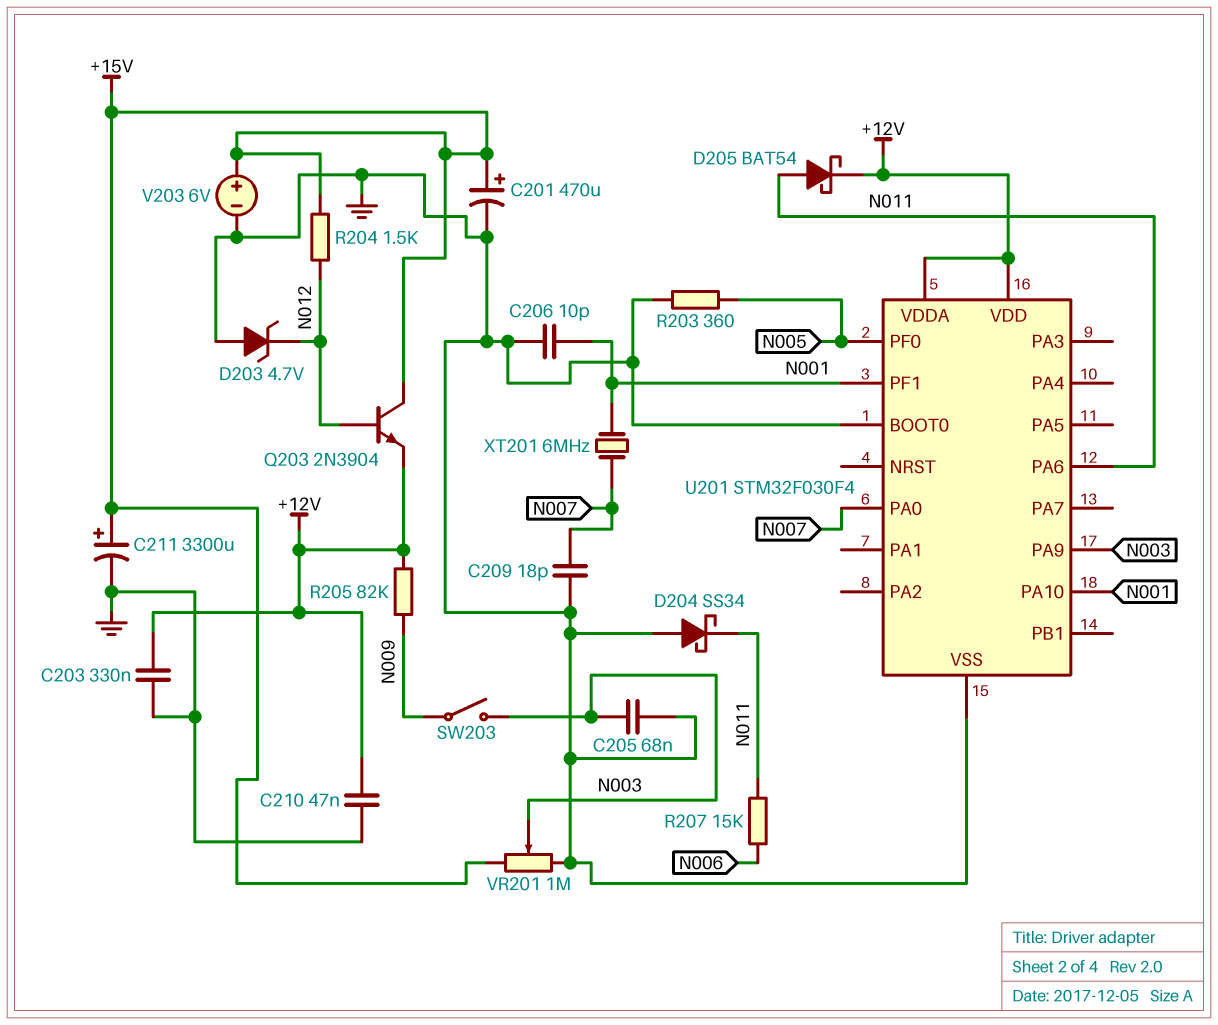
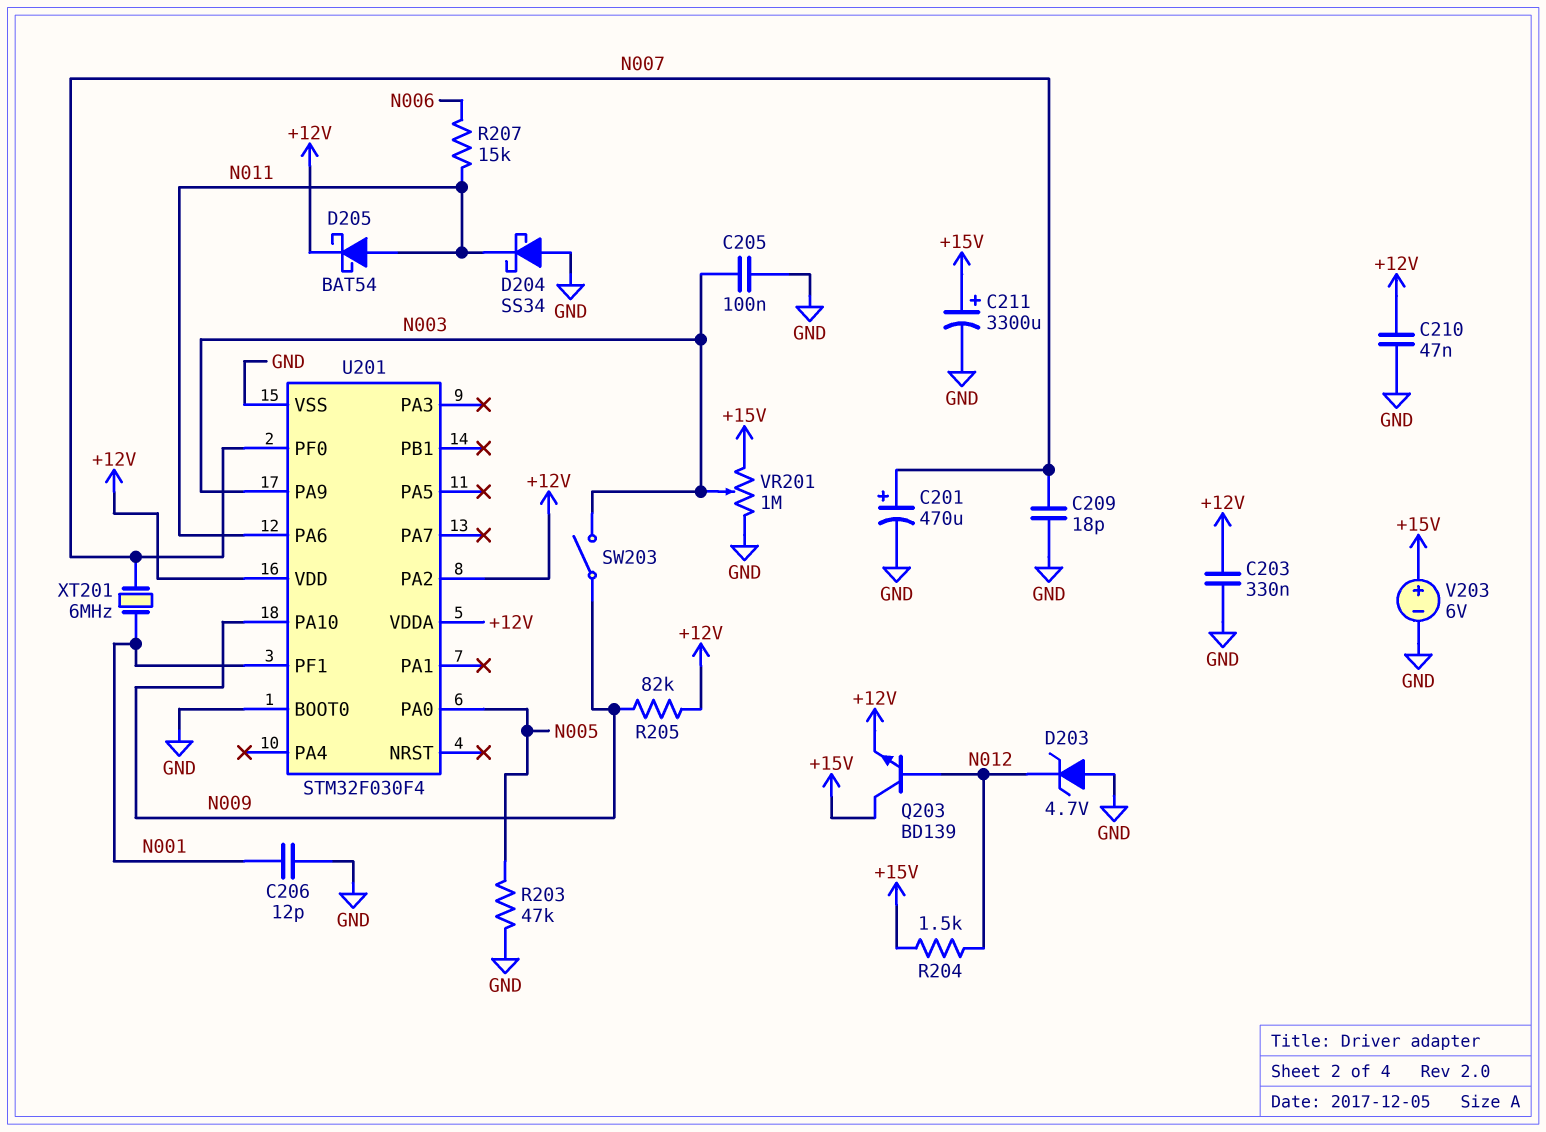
C201: 470uF (plus +15V, minus GND) -> 470uF (plus N007, minus GND)
C205: 68nF (GND, N003) -> 100nF (GND, N003)
C206: 10pF (GND, N001) -> 12pF (GND, N001)
Q203: NPN 2N3904 (B N012, C +15V, E +12V) -> NPN BD139 (B N012, C +15V, E +12V)
R203: 360 (GND, N005) -> 47k (GND, N005)
U201 pin PA0: N007 -> N005
U201 pin PA2: none -> +12V
U201 pin PA10: N001 -> N009
U201 pin PF0: N005 -> N007

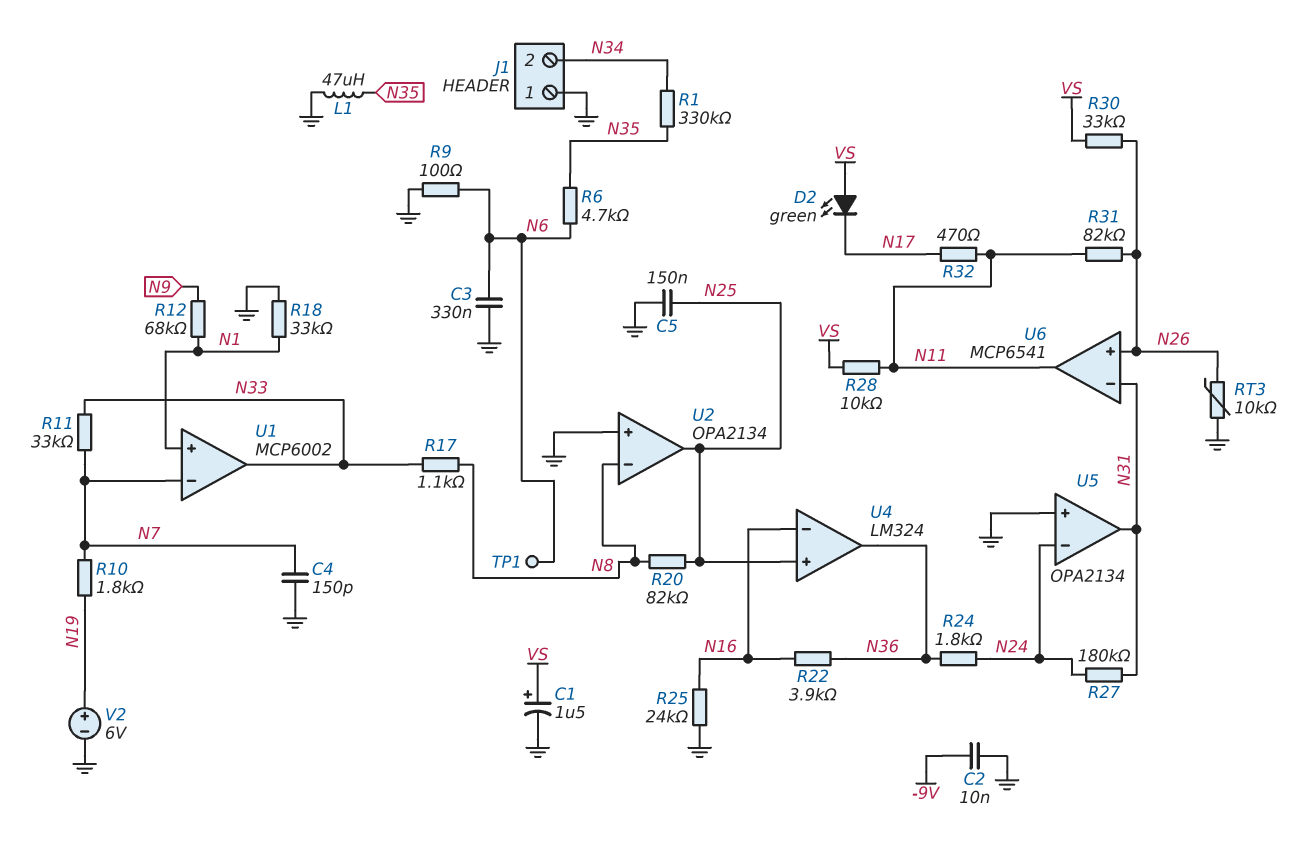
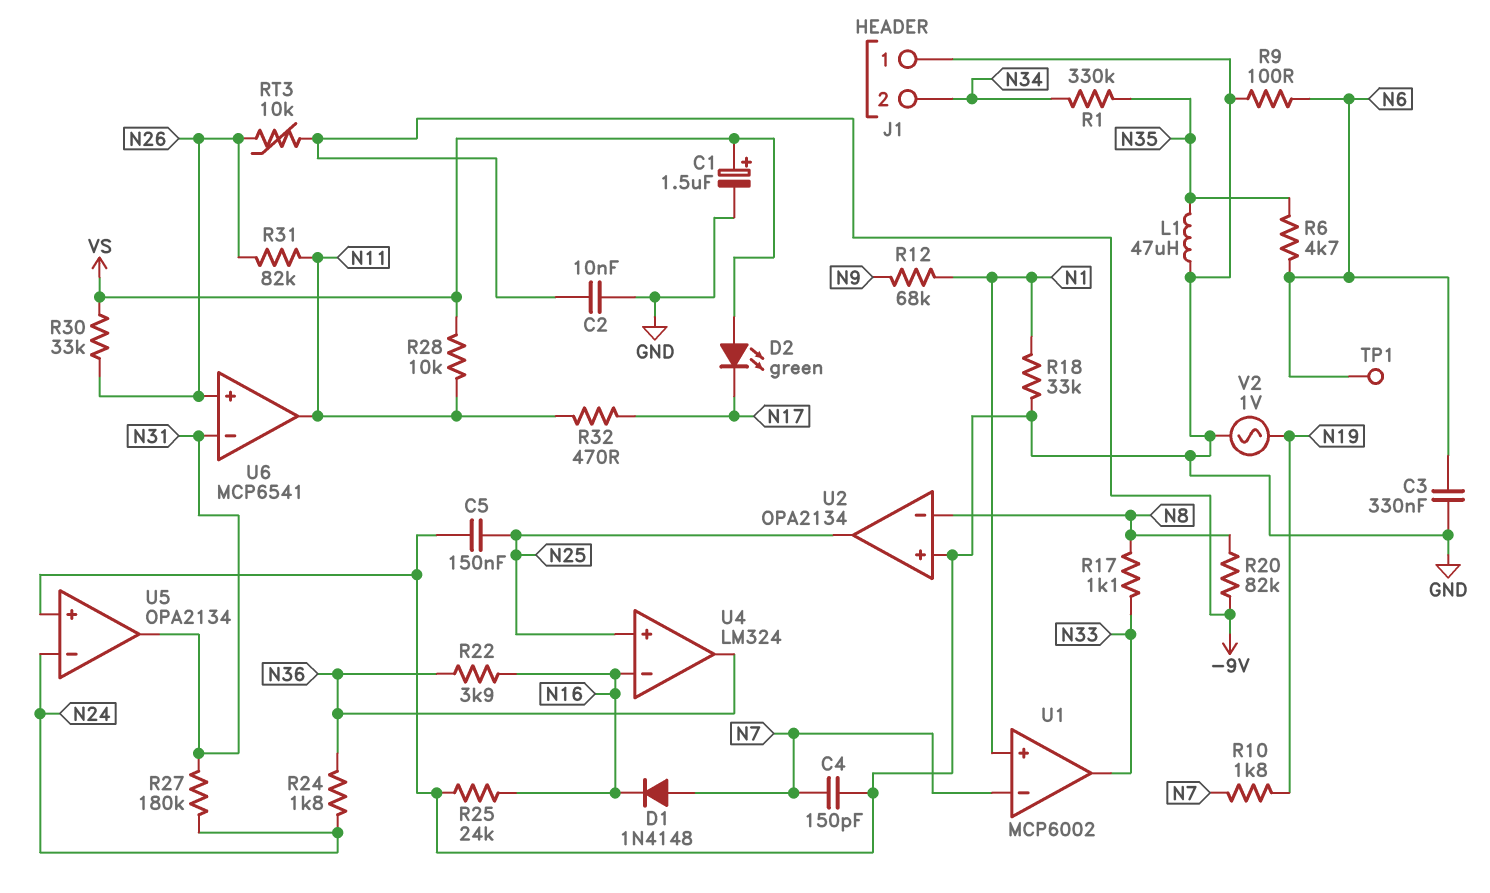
D1: none -> diode 1N4148 (A N7, K N16)
R11: 33k (N7, N33) -> none
R20: 82k (N8, N25) -> 82k (-9V, N8)
RT3: 10k (GND, N26) -> 10k (-9V, N26)
V2: 6V (plus N19, minus GND) -> AC 1V (GND, N19)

========================

» TASK INSTRUCTIONS
Write the listing above out again word for word, excluding all images.

» RESPONSE TO THE EXERCISE
C201: 470uF (plus +15V, minus GND) -> 470uF (plus N007, minus GND)
C205: 68nF (GND, N003) -> 100nF (GND, N003)
C206: 10pF (GND, N001) -> 12pF (GND, N001)
Q203: NPN 2N3904 (B N012, C +15V, E +12V) -> NPN BD139 (B N012, C +15V, E +12V)
R203: 360 (GND, N005) -> 47k (GND, N005)
U201 pin PA0: N007 -> N005
U201 pin PA2: none -> +12V
U201 pin PA10: N001 -> N009
U201 pin PF0: N005 -> N007

D1: none -> diode 1N4148 (A N7, K N16)
R11: 33k (N7, N33) -> none
R20: 82k (N8, N25) -> 82k (-9V, N8)
RT3: 10k (GND, N26) -> 10k (-9V, N26)
V2: 6V (plus N19, minus GND) -> AC 1V (GND, N19)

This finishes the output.